Exact copy, no pictures: output all the records that follow.

◆ AVAILABLE DATA:
^^^^^^^^^^^^^^^^

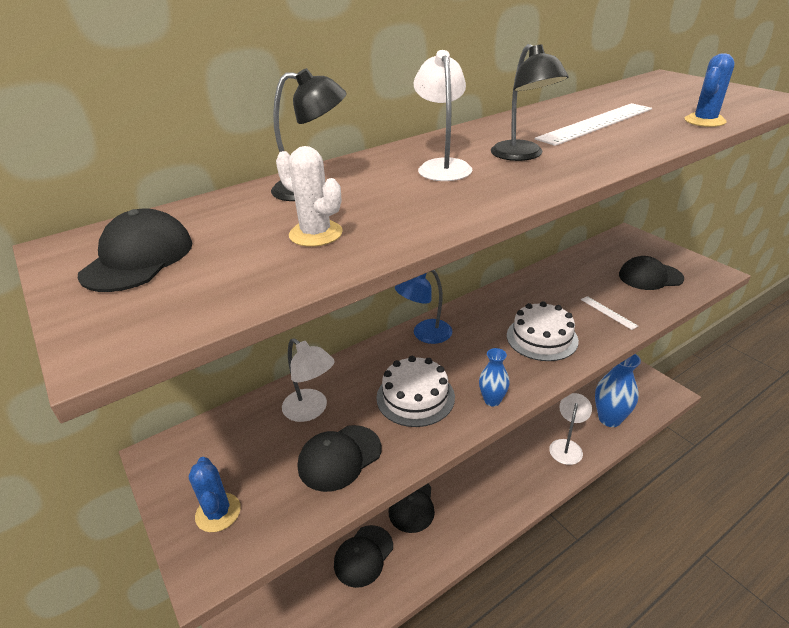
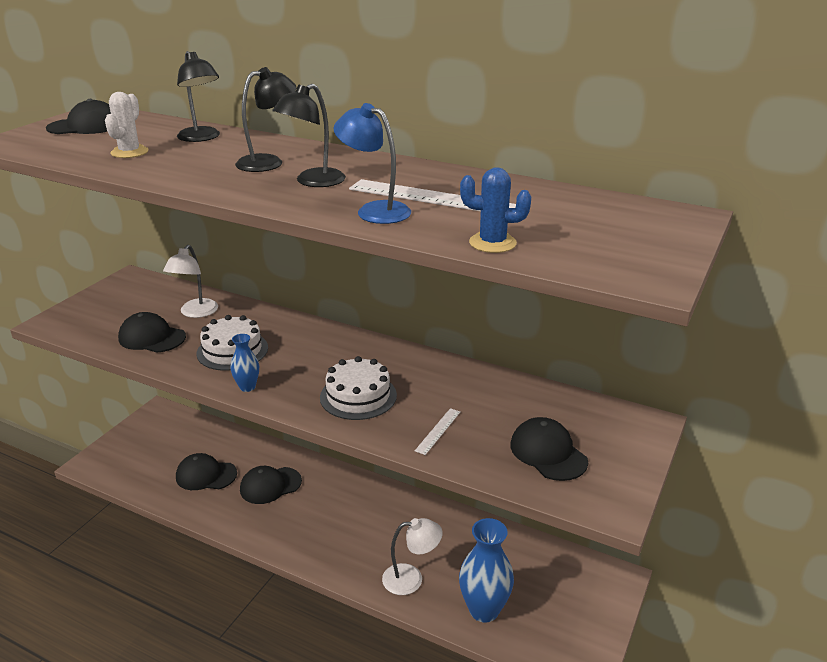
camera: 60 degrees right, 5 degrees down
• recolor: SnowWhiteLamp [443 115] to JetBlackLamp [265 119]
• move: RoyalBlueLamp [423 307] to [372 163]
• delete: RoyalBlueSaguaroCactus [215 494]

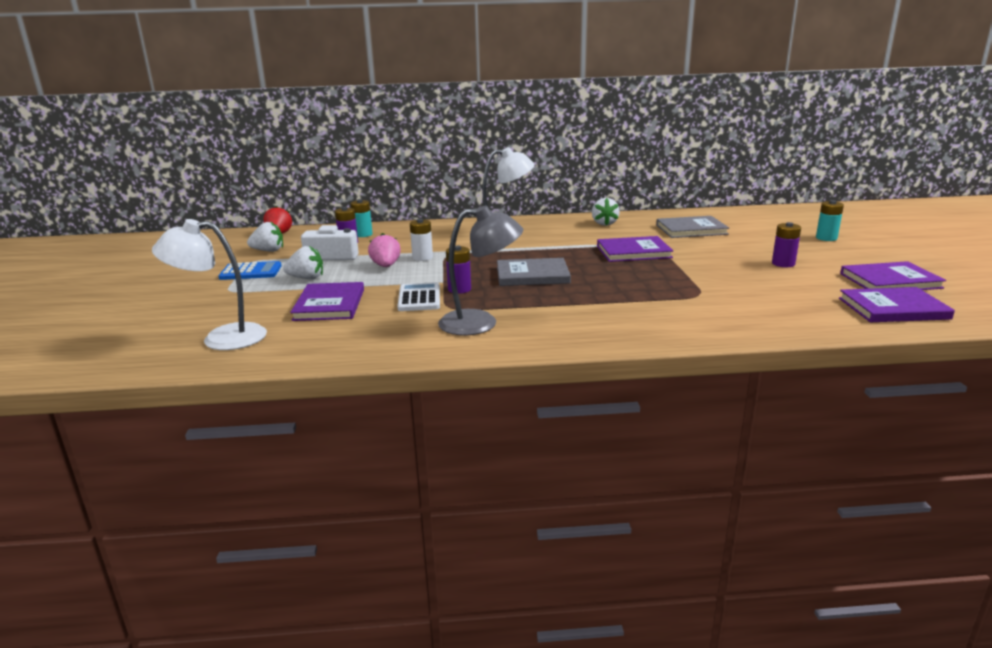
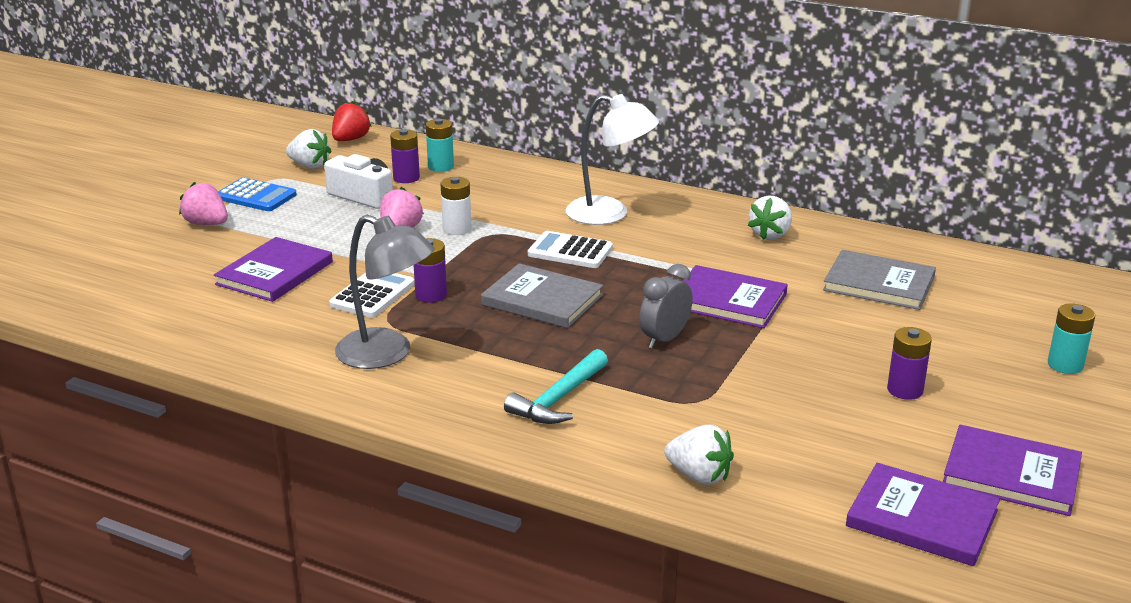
camera: 30 degrees right, 5 degrees up
• insert: RosyBerry [203 203]
• insert: TurquoiseHammer [556 386]
• insert: SnowWhiteCalculator [570 249]
• insert: AshGreyAlarmClock [666 306]
• move: SnowWhiteBerry [303 262] to [699 455]
• delete: SnowWhiteLamp [209 284]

^^^^^^^^^^^^^^^^

◆ OUTPUT OF THE EXERCISE:
camera: 60 degrees right, 5 degrees down
• recolor: SnowWhiteLamp [443 115] to JetBlackLamp [265 119]
• move: RoyalBlueLamp [423 307] to [372 163]
• delete: RoyalBlueSaguaroCactus [215 494]

camera: 30 degrees right, 5 degrees up
• insert: RosyBerry [203 203]
• insert: TurquoiseHammer [556 386]
• insert: SnowWhiteCalculator [570 249]
• insert: AshGreyAlarmClock [666 306]
• move: SnowWhiteBerry [303 262] to [699 455]
• delete: SnowWhiteLamp [209 284]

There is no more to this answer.